When you reach the line containing "J102 pin 1: ISO_E -> ISO_C" in the data below, begin returning lines exactly as written, and stop once the line containing "C205: 68nF (+12V, GND) -> 33nF (+12V, GND)" has been returned.

[Data extracted from a collection]
--

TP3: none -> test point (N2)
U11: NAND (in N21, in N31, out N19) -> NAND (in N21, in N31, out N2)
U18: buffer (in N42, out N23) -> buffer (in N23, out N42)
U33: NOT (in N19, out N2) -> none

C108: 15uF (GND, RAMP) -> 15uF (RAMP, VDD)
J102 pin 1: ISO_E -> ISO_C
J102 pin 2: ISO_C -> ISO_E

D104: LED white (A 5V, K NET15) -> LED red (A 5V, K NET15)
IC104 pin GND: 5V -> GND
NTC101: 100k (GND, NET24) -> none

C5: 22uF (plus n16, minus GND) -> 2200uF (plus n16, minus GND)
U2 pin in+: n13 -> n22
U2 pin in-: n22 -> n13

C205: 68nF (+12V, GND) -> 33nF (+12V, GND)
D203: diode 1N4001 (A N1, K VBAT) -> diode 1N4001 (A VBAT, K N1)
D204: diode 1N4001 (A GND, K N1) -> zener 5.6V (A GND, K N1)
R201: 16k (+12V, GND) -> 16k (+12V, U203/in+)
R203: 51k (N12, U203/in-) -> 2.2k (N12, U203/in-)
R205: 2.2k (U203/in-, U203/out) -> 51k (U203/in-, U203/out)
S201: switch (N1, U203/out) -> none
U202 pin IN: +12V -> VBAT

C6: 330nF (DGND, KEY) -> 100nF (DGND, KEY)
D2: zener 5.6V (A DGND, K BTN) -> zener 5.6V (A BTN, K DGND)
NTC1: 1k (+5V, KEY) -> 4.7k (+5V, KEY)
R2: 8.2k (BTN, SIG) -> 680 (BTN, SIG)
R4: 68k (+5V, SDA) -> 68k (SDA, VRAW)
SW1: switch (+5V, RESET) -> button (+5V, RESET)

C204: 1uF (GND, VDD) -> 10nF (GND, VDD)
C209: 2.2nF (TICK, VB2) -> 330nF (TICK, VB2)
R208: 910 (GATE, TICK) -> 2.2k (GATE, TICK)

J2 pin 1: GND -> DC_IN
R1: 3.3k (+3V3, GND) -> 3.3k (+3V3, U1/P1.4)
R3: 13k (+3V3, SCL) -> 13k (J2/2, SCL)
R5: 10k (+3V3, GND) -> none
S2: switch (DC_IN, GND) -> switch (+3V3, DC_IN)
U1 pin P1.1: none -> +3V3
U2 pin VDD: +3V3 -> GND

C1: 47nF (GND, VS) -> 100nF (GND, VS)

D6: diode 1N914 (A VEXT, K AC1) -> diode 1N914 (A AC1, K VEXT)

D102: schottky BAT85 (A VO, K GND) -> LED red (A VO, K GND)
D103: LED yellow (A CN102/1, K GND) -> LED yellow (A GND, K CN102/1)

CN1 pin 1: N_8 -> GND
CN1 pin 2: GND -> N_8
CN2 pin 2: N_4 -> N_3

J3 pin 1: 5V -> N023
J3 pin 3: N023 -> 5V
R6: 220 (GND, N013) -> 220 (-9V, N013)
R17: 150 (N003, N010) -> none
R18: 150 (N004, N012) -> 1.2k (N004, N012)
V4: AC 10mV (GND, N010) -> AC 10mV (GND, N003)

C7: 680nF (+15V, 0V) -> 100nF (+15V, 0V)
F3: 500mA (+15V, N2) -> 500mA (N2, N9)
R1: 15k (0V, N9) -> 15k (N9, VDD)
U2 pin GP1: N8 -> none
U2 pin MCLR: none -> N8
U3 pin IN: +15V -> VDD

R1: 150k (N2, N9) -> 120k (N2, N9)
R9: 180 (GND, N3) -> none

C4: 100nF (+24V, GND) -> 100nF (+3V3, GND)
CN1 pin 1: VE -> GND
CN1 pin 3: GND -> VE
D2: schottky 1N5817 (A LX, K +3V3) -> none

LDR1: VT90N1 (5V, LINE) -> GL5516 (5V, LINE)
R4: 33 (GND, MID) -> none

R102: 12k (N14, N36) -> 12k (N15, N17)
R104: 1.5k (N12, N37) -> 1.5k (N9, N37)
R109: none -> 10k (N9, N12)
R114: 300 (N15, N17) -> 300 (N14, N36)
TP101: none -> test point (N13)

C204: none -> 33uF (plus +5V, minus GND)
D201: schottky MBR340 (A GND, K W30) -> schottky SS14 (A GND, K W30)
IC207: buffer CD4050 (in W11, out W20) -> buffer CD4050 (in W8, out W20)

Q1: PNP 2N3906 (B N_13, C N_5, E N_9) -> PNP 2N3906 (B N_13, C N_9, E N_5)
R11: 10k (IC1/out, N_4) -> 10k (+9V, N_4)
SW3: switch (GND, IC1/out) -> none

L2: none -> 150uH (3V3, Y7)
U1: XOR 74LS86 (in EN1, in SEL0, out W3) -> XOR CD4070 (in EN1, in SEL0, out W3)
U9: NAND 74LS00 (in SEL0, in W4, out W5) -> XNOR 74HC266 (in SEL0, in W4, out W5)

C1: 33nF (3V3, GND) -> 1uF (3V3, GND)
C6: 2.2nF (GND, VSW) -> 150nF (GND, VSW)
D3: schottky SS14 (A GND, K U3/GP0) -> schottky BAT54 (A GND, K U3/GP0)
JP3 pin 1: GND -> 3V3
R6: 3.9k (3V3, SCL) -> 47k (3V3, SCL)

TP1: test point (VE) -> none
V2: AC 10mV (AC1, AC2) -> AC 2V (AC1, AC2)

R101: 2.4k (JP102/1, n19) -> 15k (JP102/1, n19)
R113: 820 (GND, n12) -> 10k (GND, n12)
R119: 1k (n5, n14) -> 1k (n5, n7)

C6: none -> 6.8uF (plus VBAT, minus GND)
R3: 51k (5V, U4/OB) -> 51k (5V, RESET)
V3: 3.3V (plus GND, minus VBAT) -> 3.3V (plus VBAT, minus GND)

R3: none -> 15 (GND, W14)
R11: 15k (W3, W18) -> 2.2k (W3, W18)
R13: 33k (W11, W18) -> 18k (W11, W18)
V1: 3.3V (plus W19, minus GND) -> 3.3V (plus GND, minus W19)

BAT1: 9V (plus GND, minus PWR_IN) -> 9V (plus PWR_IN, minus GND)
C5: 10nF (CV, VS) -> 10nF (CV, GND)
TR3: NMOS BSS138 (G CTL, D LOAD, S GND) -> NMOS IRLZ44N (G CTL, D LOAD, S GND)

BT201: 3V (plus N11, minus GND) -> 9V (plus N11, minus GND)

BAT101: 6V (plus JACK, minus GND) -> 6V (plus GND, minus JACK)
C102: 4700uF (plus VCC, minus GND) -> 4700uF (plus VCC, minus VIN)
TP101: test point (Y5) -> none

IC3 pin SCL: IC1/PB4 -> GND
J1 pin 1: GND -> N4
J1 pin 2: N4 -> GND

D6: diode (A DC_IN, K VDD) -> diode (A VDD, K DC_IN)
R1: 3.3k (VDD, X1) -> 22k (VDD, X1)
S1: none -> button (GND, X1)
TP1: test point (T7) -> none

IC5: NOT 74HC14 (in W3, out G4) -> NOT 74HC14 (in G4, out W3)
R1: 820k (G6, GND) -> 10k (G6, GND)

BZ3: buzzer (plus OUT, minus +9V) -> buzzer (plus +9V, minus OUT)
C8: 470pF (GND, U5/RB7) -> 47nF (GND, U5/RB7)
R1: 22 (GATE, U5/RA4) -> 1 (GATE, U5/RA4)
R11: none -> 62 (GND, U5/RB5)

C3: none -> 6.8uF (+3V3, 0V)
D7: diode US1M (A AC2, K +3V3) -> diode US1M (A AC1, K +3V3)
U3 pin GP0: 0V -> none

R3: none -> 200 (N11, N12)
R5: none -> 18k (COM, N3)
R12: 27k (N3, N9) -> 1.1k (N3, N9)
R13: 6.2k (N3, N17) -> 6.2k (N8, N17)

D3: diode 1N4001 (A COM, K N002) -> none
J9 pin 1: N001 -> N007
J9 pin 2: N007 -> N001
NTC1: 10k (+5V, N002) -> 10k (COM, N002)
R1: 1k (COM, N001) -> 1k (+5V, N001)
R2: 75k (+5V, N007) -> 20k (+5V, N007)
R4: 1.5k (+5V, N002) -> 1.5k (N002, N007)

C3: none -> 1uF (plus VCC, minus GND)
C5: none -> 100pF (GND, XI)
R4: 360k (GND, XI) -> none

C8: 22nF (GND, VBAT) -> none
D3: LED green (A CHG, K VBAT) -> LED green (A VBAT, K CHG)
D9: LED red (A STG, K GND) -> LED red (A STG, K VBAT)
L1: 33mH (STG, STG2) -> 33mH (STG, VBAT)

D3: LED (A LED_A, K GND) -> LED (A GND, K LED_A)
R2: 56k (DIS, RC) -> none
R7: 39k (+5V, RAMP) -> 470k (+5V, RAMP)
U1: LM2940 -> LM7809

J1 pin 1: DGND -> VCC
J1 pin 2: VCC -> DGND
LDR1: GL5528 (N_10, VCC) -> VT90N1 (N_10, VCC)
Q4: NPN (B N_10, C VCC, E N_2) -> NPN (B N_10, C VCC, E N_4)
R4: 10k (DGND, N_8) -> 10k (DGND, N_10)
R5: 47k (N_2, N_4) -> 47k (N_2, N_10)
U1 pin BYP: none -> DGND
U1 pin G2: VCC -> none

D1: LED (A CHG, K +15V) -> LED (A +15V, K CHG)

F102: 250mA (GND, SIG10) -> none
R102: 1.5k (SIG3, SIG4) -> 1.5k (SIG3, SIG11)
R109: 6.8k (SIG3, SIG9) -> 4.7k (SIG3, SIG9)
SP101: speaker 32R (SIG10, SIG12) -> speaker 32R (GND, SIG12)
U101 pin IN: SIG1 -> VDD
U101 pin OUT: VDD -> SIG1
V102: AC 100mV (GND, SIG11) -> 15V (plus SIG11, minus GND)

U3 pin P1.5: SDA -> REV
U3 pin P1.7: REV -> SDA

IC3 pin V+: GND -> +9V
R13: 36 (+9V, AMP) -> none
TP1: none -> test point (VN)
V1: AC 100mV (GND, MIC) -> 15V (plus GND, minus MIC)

--

EXERCISE SOLUTION –
J102 pin 1: ISO_E -> ISO_C
J102 pin 2: ISO_C -> ISO_E

D104: LED white (A 5V, K NET15) -> LED red (A 5V, K NET15)
IC104 pin GND: 5V -> GND
NTC101: 100k (GND, NET24) -> none

C5: 22uF (plus n16, minus GND) -> 2200uF (plus n16, minus GND)
U2 pin in+: n13 -> n22
U2 pin in-: n22 -> n13

C205: 68nF (+12V, GND) -> 33nF (+12V, GND)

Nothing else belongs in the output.